=== Exercise inputs ===
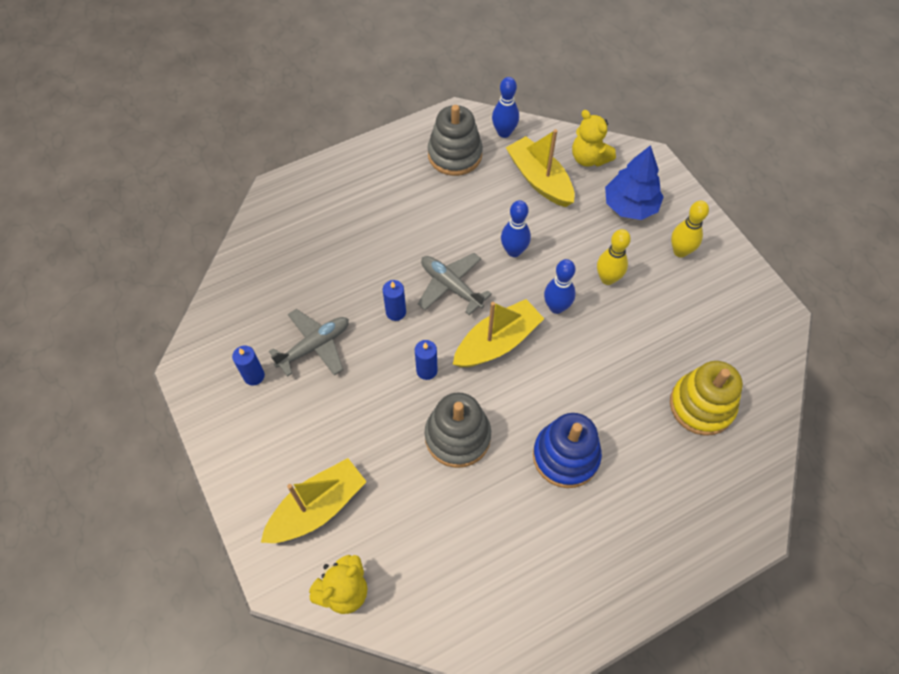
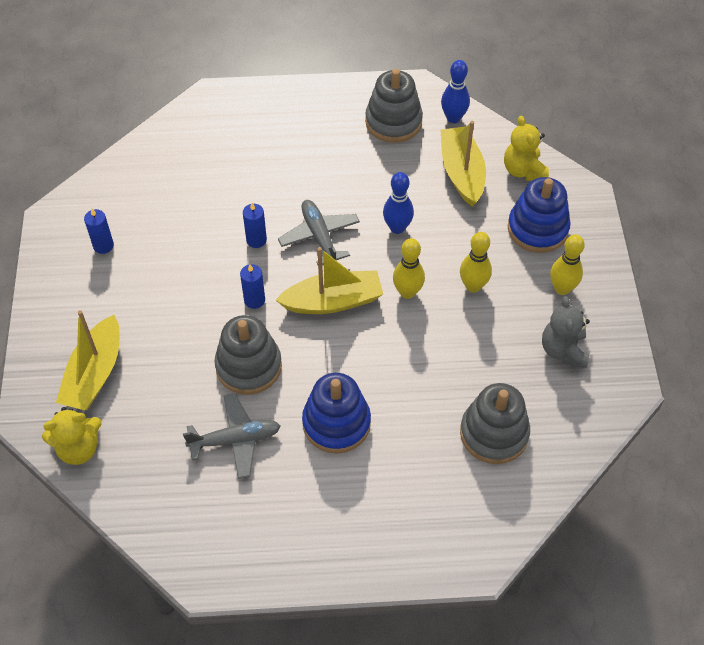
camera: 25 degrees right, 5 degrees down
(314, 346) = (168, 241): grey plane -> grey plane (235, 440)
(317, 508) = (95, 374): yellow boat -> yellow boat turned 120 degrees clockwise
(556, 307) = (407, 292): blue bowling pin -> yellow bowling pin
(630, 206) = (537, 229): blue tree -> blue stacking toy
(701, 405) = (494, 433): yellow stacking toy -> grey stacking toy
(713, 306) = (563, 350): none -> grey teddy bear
===
=== Exercise inputs ===
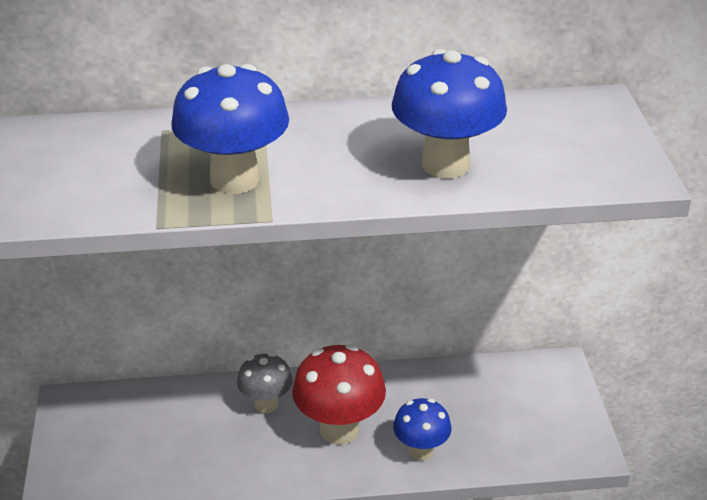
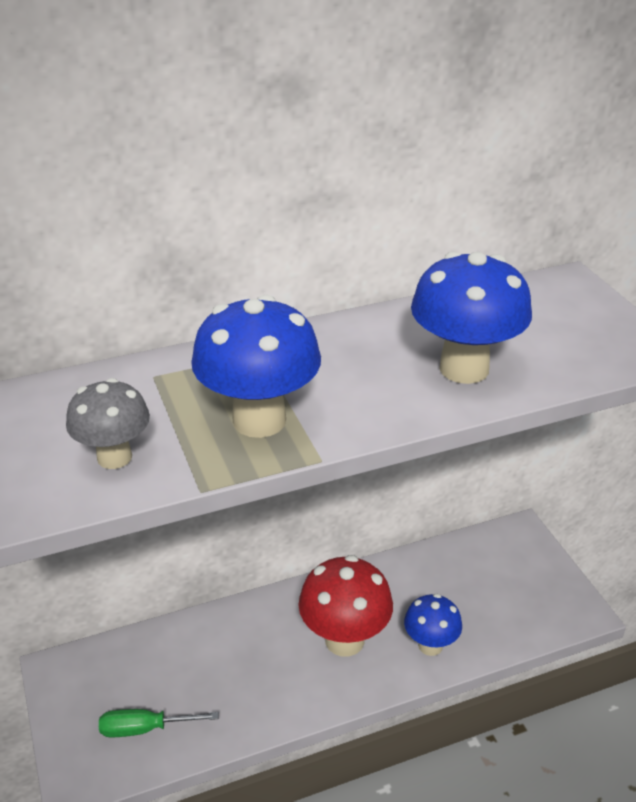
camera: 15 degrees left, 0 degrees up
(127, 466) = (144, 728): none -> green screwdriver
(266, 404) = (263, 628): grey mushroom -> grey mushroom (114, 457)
===
What you will do |
Reproduce the lines above, beginning at the line with "camera: 25 degrees right, 5 degrees down" and stopping after the line with "(713, 306) = (563, 350): none", exactly as they are.

Output below |
camera: 25 degrees right, 5 degrees down
(314, 346) = (168, 241): grey plane -> grey plane (235, 440)
(317, 508) = (95, 374): yellow boat -> yellow boat turned 120 degrees clockwise
(556, 307) = (407, 292): blue bowling pin -> yellow bowling pin
(630, 206) = (537, 229): blue tree -> blue stacking toy
(701, 405) = (494, 433): yellow stacking toy -> grey stacking toy
(713, 306) = (563, 350): none -> grey teddy bear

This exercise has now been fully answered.